--- Task to carry out ---
Take the listing below and print exactly the lines starting at the line containing "black circle: (202, 125) -> (177, 91), moved" and ending at the line containing "gray triangle: (19, 131) -> (25, 97), moved", both ends included, and no others.

Start of Dataset records

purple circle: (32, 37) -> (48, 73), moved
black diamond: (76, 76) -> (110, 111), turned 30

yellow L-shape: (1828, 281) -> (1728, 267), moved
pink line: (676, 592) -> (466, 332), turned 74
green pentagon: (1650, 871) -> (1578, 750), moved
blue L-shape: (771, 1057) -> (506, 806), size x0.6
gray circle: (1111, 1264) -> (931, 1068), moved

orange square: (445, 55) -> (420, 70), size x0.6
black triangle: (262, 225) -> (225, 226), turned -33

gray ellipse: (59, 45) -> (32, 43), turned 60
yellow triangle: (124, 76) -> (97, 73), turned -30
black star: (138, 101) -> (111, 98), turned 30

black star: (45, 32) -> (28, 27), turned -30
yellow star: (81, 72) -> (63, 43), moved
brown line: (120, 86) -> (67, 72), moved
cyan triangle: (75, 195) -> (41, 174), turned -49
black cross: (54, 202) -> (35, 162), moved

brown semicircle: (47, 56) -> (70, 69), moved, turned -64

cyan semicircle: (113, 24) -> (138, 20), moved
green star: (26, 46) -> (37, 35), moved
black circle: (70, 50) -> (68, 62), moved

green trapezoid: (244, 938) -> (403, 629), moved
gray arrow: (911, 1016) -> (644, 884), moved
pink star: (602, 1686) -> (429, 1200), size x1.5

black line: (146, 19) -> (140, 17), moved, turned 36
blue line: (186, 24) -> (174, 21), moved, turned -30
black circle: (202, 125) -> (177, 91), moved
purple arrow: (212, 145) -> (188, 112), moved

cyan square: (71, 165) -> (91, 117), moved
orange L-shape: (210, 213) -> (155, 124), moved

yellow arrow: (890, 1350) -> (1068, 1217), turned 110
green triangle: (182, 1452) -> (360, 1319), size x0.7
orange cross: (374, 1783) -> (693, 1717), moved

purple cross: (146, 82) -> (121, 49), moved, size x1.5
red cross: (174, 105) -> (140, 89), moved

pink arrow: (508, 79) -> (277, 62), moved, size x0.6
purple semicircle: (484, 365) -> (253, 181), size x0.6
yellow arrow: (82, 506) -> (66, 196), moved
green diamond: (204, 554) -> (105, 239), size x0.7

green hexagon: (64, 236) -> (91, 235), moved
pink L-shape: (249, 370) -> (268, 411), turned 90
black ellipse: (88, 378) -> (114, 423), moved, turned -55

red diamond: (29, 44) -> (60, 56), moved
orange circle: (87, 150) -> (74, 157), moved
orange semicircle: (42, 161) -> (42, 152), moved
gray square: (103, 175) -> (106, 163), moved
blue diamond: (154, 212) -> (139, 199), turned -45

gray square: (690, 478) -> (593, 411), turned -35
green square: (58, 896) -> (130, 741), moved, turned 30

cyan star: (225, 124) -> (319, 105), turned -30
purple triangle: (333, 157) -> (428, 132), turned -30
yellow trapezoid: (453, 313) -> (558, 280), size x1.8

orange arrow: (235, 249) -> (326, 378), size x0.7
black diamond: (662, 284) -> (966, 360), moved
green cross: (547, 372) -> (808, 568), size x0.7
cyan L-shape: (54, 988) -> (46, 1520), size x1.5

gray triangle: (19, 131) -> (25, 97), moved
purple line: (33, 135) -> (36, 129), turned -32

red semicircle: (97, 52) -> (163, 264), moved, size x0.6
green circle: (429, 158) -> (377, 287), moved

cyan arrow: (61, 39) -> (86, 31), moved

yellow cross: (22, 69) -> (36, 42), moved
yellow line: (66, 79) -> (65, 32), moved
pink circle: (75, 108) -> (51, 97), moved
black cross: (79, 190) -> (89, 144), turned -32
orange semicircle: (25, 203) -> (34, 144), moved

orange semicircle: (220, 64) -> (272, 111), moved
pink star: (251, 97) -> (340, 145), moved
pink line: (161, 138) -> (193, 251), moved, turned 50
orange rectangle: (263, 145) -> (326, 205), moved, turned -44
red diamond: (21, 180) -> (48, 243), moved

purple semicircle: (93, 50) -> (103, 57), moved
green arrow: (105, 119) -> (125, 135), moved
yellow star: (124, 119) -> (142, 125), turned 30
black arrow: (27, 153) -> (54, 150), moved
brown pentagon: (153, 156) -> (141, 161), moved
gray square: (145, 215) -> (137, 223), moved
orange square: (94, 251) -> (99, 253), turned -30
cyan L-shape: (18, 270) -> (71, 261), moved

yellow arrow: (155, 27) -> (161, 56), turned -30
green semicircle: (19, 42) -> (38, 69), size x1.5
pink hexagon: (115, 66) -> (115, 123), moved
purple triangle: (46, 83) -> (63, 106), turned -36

End of Dataset records

--- Worked solution ---
black circle: (202, 125) -> (177, 91), moved
purple arrow: (212, 145) -> (188, 112), moved

cyan square: (71, 165) -> (91, 117), moved
orange L-shape: (210, 213) -> (155, 124), moved

yellow arrow: (890, 1350) -> (1068, 1217), turned 110
green triangle: (182, 1452) -> (360, 1319), size x0.7
orange cross: (374, 1783) -> (693, 1717), moved

purple cross: (146, 82) -> (121, 49), moved, size x1.5
red cross: (174, 105) -> (140, 89), moved

pink arrow: (508, 79) -> (277, 62), moved, size x0.6
purple semicircle: (484, 365) -> (253, 181), size x0.6
yellow arrow: (82, 506) -> (66, 196), moved
green diamond: (204, 554) -> (105, 239), size x0.7

green hexagon: (64, 236) -> (91, 235), moved
pink L-shape: (249, 370) -> (268, 411), turned 90
black ellipse: (88, 378) -> (114, 423), moved, turned -55

red diamond: (29, 44) -> (60, 56), moved
orange circle: (87, 150) -> (74, 157), moved
orange semicircle: (42, 161) -> (42, 152), moved
gray square: (103, 175) -> (106, 163), moved
blue diamond: (154, 212) -> (139, 199), turned -45

gray square: (690, 478) -> (593, 411), turned -35
green square: (58, 896) -> (130, 741), moved, turned 30

cyan star: (225, 124) -> (319, 105), turned -30
purple triangle: (333, 157) -> (428, 132), turned -30
yellow trapezoid: (453, 313) -> (558, 280), size x1.8

orange arrow: (235, 249) -> (326, 378), size x0.7
black diamond: (662, 284) -> (966, 360), moved
green cross: (547, 372) -> (808, 568), size x0.7
cyan L-shape: (54, 988) -> (46, 1520), size x1.5

gray triangle: (19, 131) -> (25, 97), moved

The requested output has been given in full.